-- GIVEN ENTRIES follows --
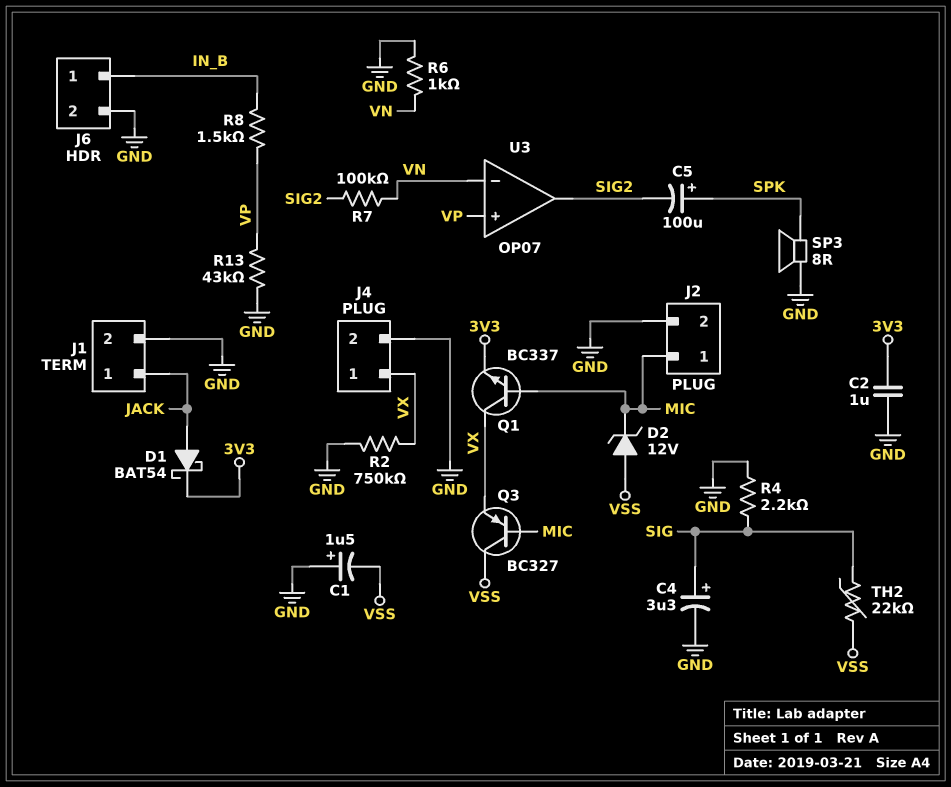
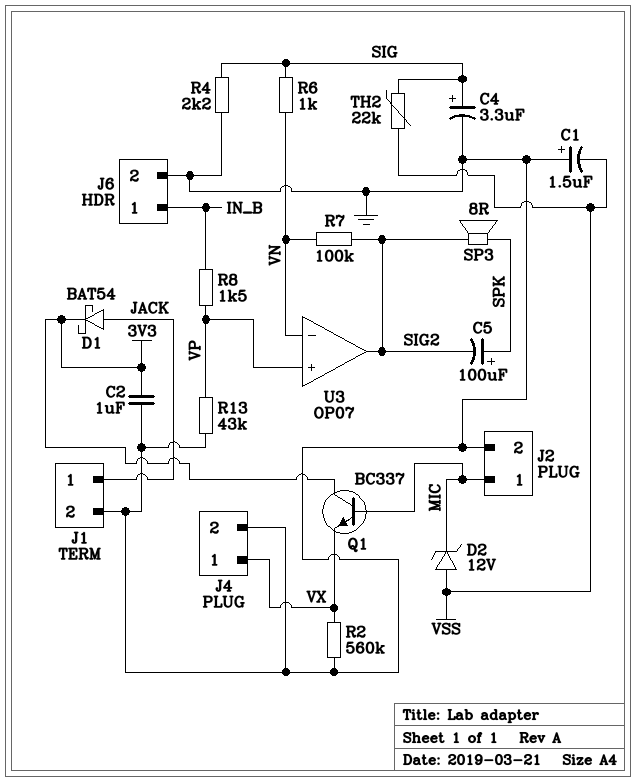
Q1: NPN BC337 (B MIC, C VX, E 3V3) -> NPN BC337 (B MIC, C 3V3, E VX)
Q3: PNP BC327 (B MIC, C VSS, E VX) -> none
R2: 750k (GND, VX) -> 560k (GND, VX)
R6: 1k (GND, VN) -> 1k (SIG, VN)
SP3: speaker 8R (GND, SPK) -> speaker 8R (SIG2, SPK)

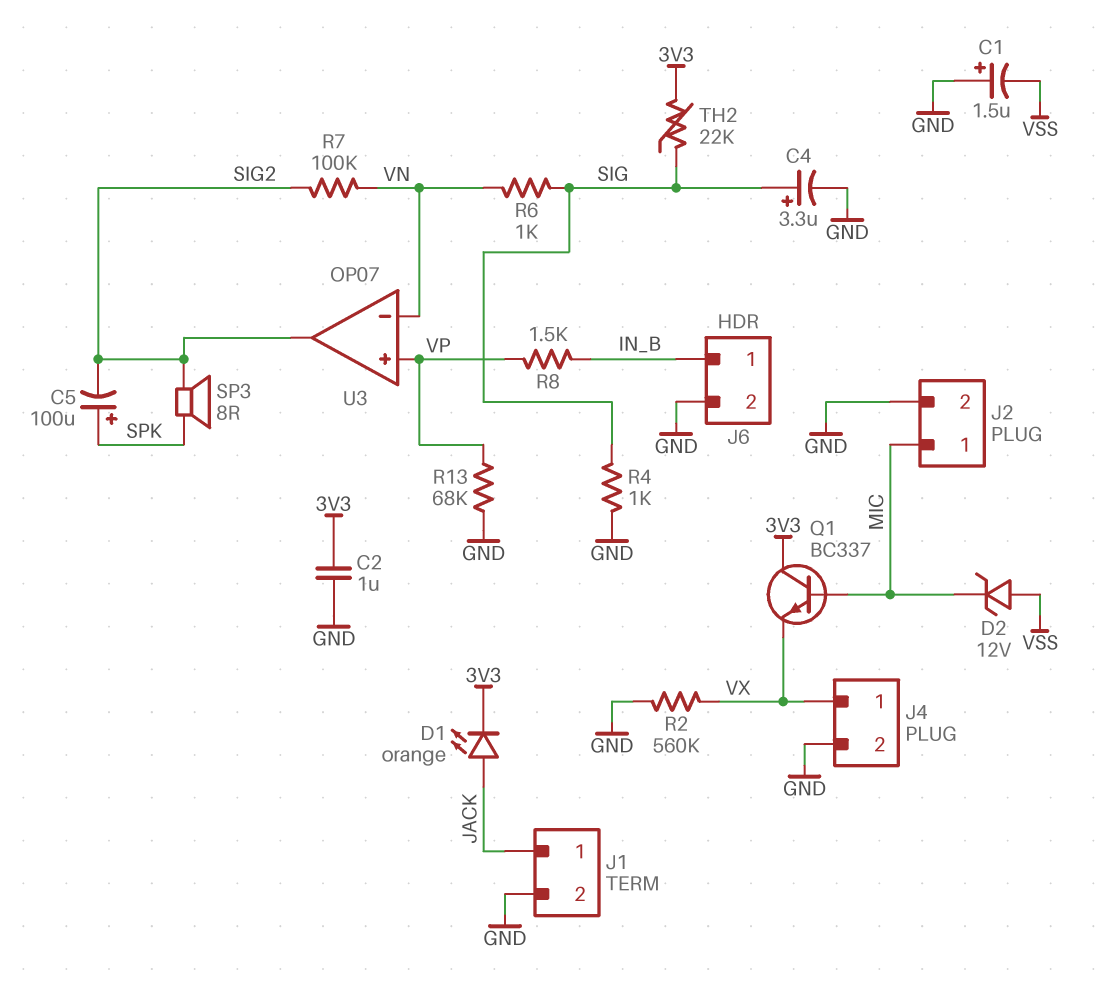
D1: schottky BAT54 (A JACK, K 3V3) -> LED orange (A JACK, K 3V3)
R4: 2.2k (GND, SIG) -> 1k (GND, SIG)
R13: 43k (GND, VP) -> 68k (GND, VP)
TH2: 22k (SIG, VSS) -> 22k (3V3, SIG)

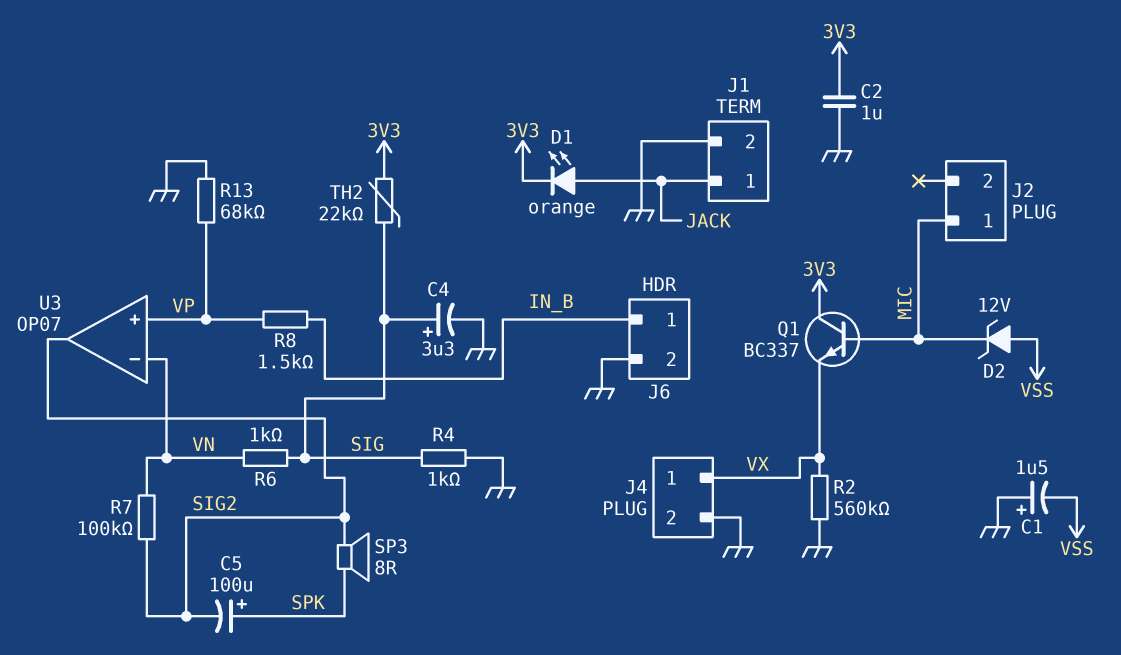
J2 pin 2: GND -> none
-- GIVEN ENTRIES concluded --
WHAT IS BEING ASKED
Line by line, print the records above exactly, skipping each picture.

WRITTEN RESPONSE
Q1: NPN BC337 (B MIC, C VX, E 3V3) -> NPN BC337 (B MIC, C 3V3, E VX)
Q3: PNP BC327 (B MIC, C VSS, E VX) -> none
R2: 750k (GND, VX) -> 560k (GND, VX)
R6: 1k (GND, VN) -> 1k (SIG, VN)
SP3: speaker 8R (GND, SPK) -> speaker 8R (SIG2, SPK)

D1: schottky BAT54 (A JACK, K 3V3) -> LED orange (A JACK, K 3V3)
R4: 2.2k (GND, SIG) -> 1k (GND, SIG)
R13: 43k (GND, VP) -> 68k (GND, VP)
TH2: 22k (SIG, VSS) -> 22k (3V3, SIG)

J2 pin 2: GND -> none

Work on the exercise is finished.